*Assignment:* Reproduce the records that follow in full, excluding any picture they contain.

*The data:*
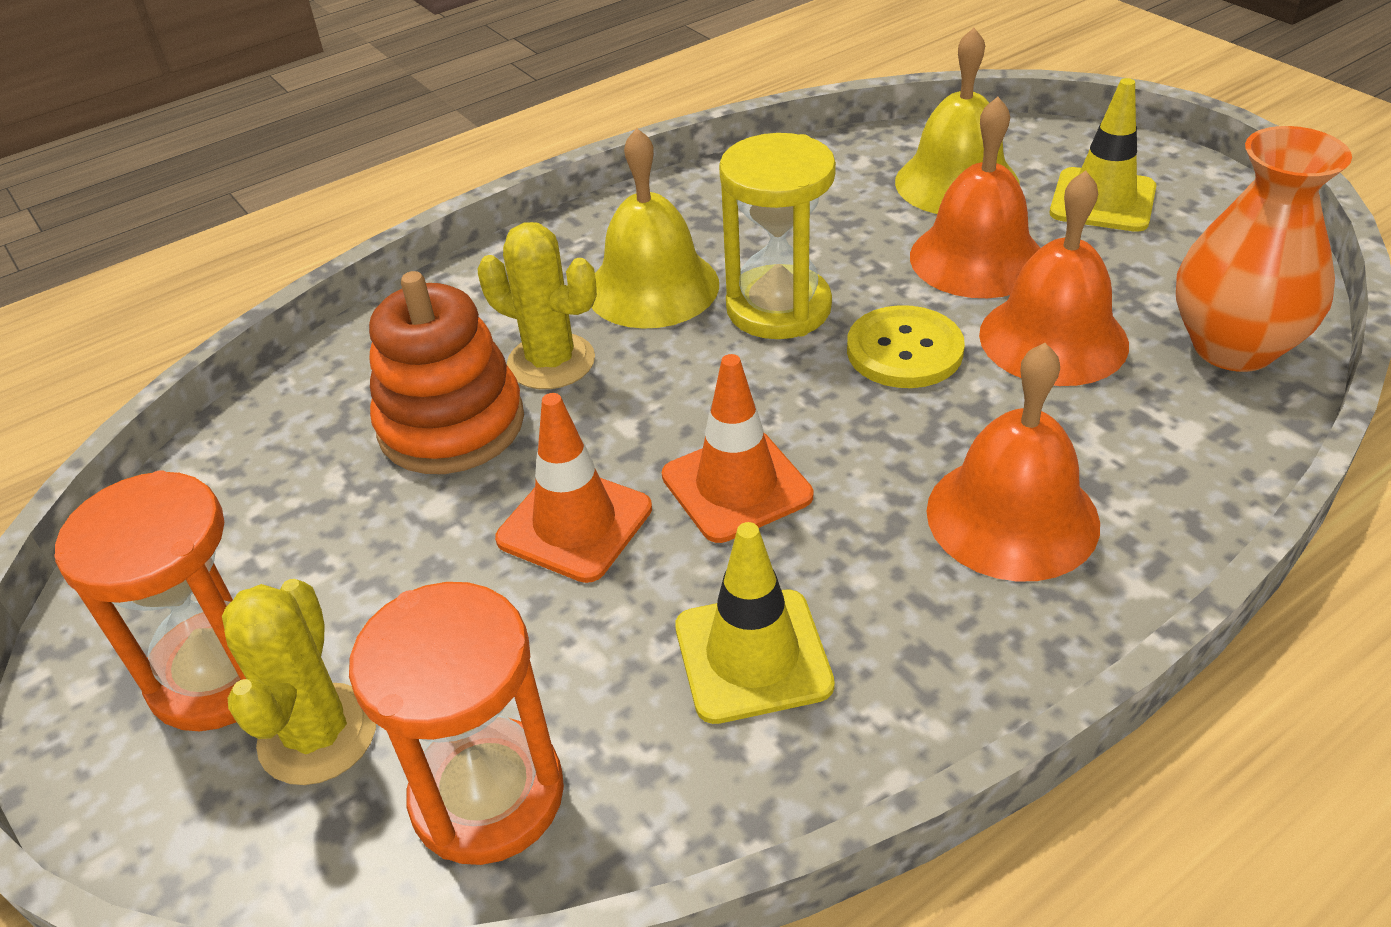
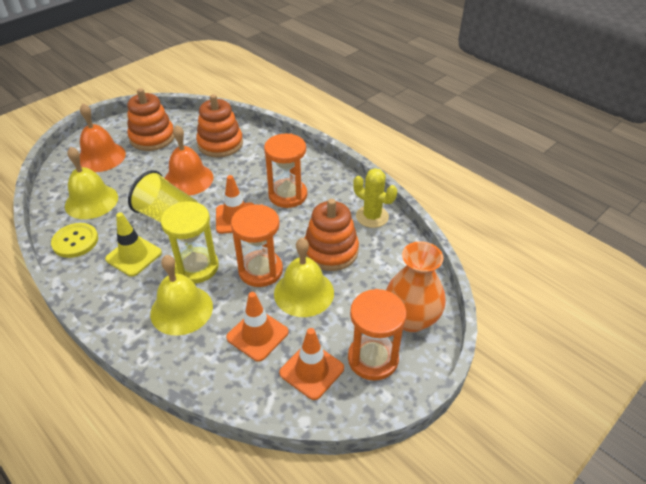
orange bell: 3 -> 2
orange hourglass: 2 -> 3
orange stacking toy: 1 -> 3
orange traffic cone: 2 -> 3
yellow bell: 2 -> 3
yellow cactus: 2 -> 1
yellow cup: 0 -> 1
yellow traffic cone: 2 -> 1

*Your solution:*
orange bell: 3 -> 2
orange hourglass: 2 -> 3
orange stacking toy: 1 -> 3
orange traffic cone: 2 -> 3
yellow bell: 2 -> 3
yellow cactus: 2 -> 1
yellow cup: 0 -> 1
yellow traffic cone: 2 -> 1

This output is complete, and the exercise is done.